**PROBLEM DESCRIPTION**
Drop the images. Copy every line below character for character.

**DATA EXTRACT**
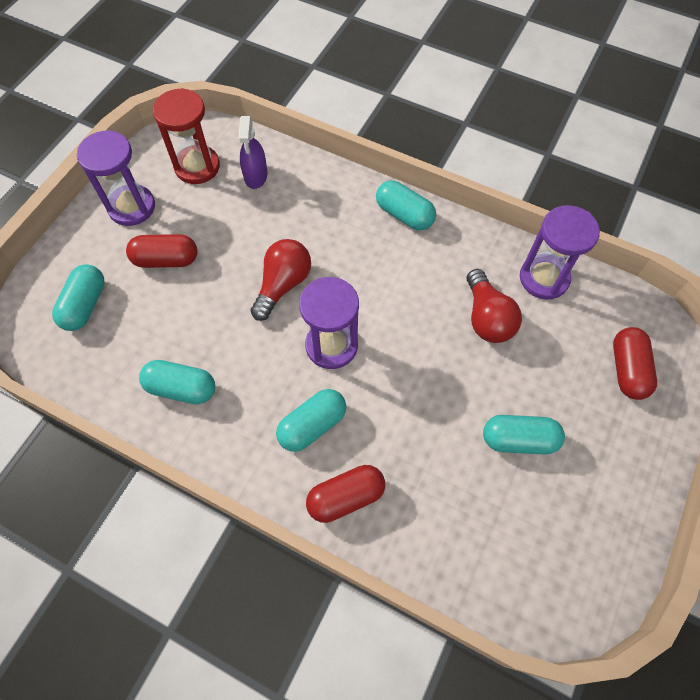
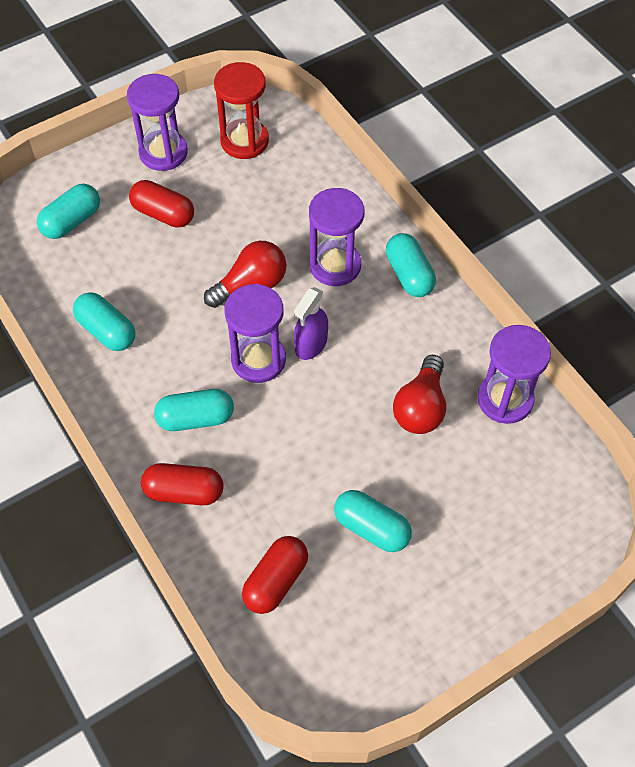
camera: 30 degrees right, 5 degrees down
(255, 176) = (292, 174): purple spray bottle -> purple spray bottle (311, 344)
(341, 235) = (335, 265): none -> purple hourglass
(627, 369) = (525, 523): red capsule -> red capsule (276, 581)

**TASK SOLUTION**
camera: 30 degrees right, 5 degrees down
(255, 176) = (292, 174): purple spray bottle -> purple spray bottle (311, 344)
(341, 235) = (335, 265): none -> purple hourglass
(627, 369) = (525, 523): red capsule -> red capsule (276, 581)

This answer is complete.